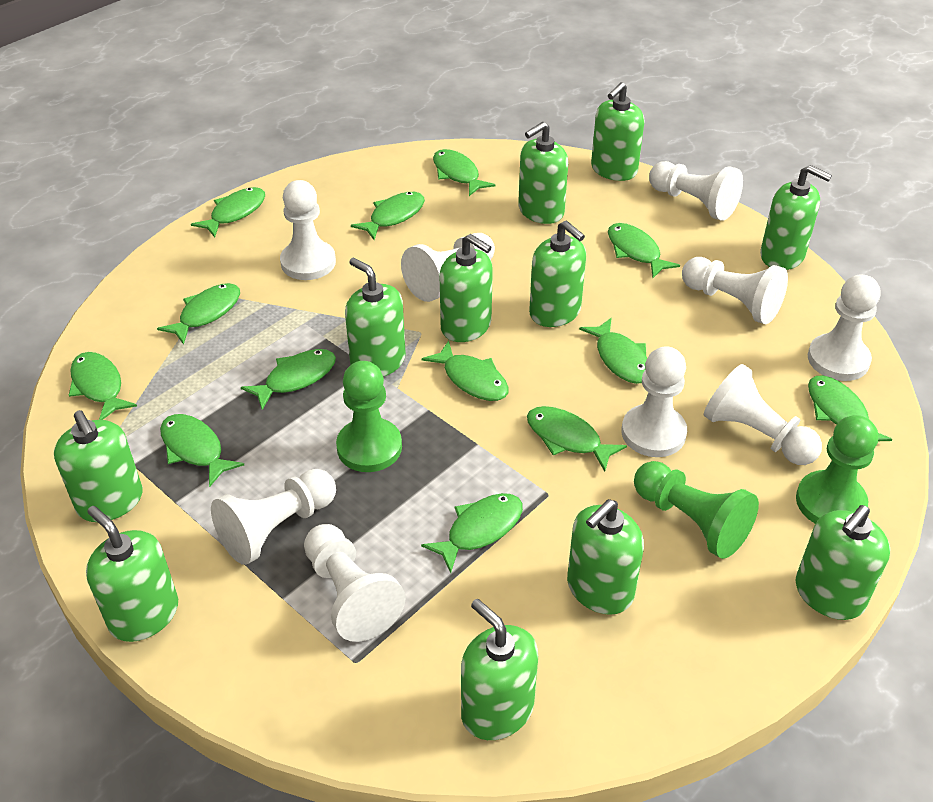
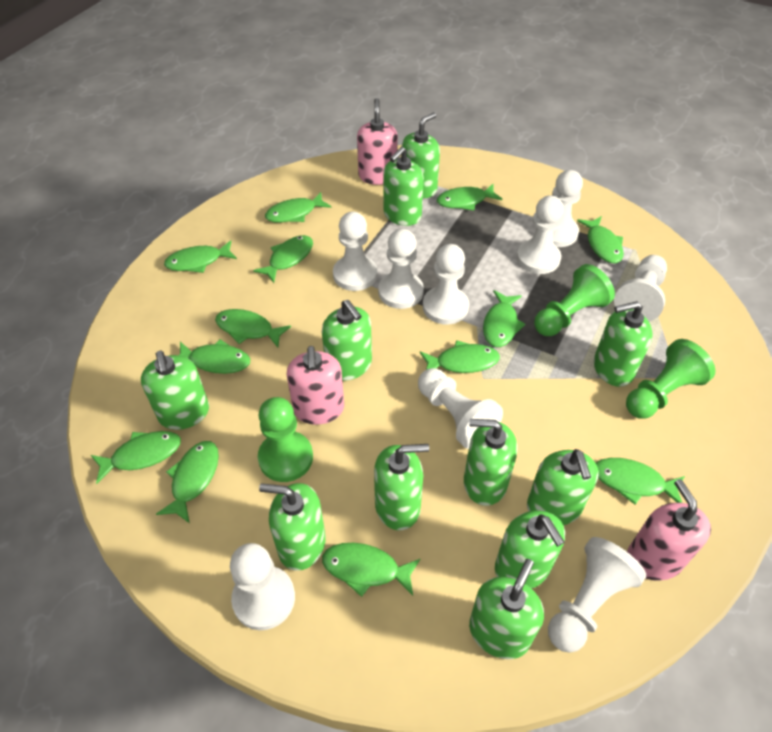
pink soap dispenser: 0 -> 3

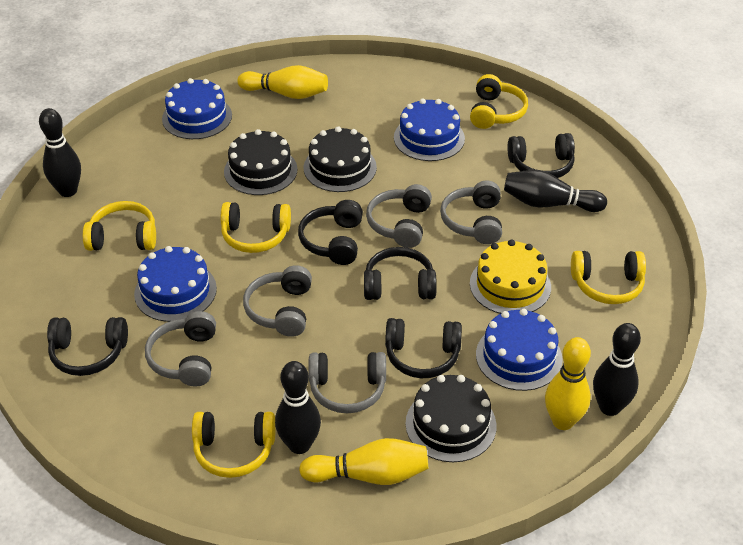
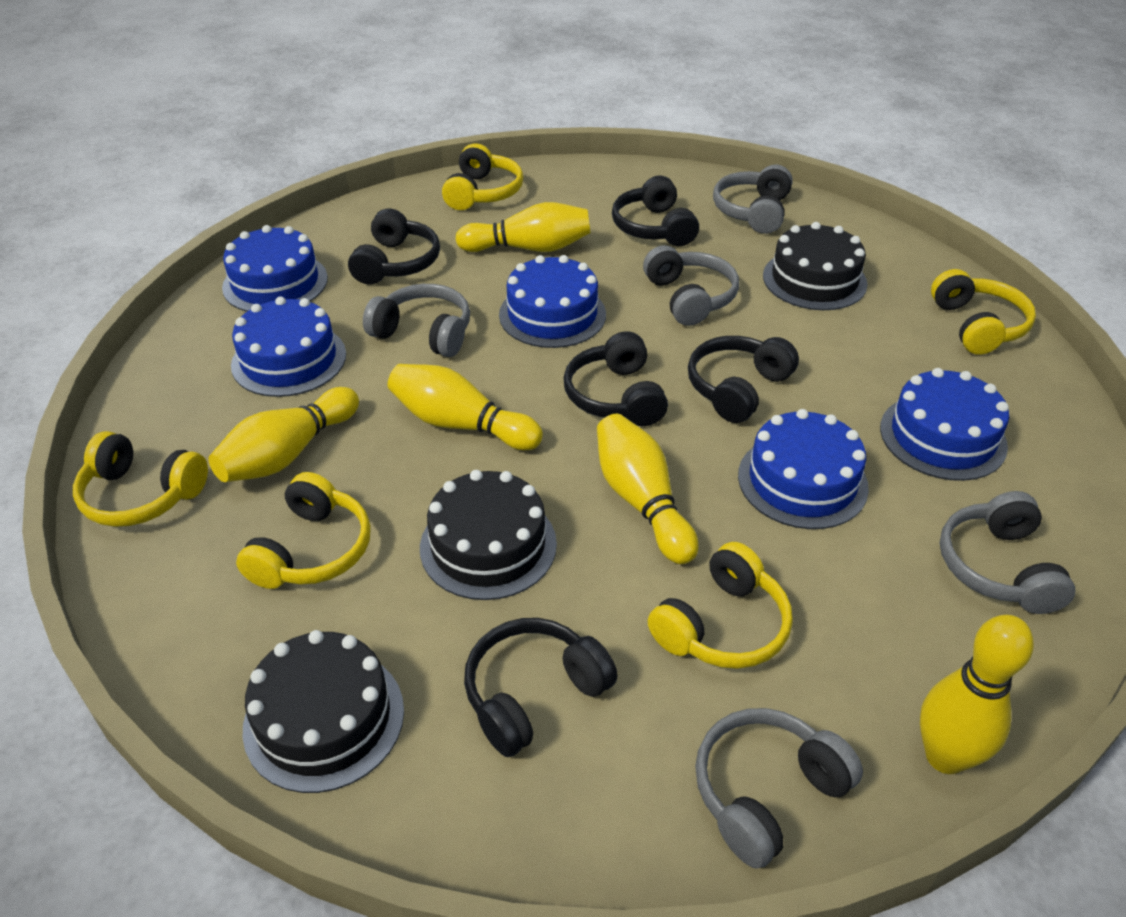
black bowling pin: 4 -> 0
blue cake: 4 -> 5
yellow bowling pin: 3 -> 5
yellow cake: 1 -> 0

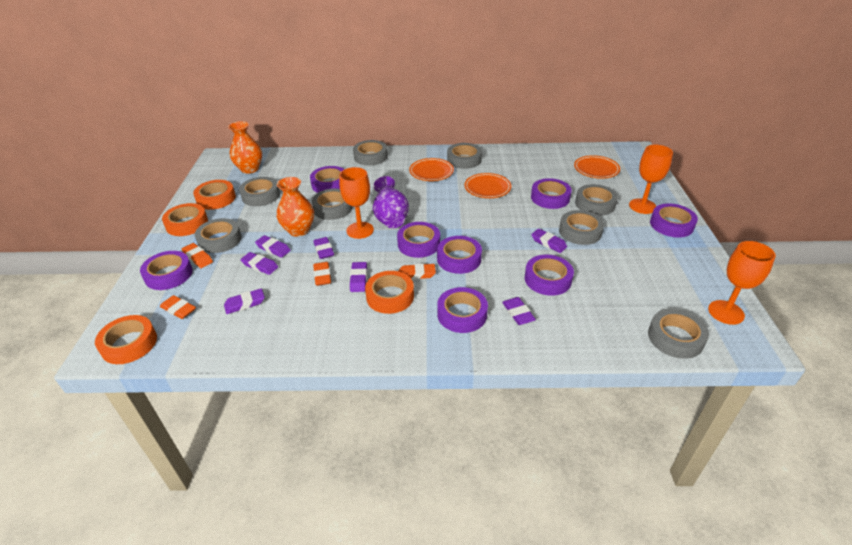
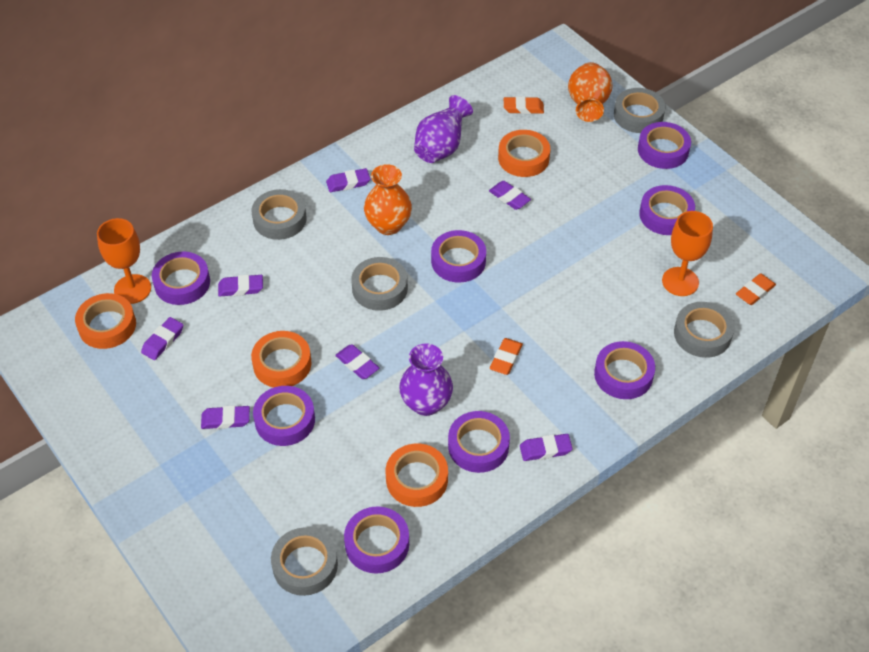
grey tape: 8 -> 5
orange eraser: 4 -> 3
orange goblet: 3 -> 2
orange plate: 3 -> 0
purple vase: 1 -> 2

■ ■ ■ ■ ■

Your answer is all of the records restated word for word, pictures excluded.

pink soap dispenser: 0 -> 3

black bowling pin: 4 -> 0
blue cake: 4 -> 5
yellow bowling pin: 3 -> 5
yellow cake: 1 -> 0

grey tape: 8 -> 5
orange eraser: 4 -> 3
orange goblet: 3 -> 2
orange plate: 3 -> 0
purple vase: 1 -> 2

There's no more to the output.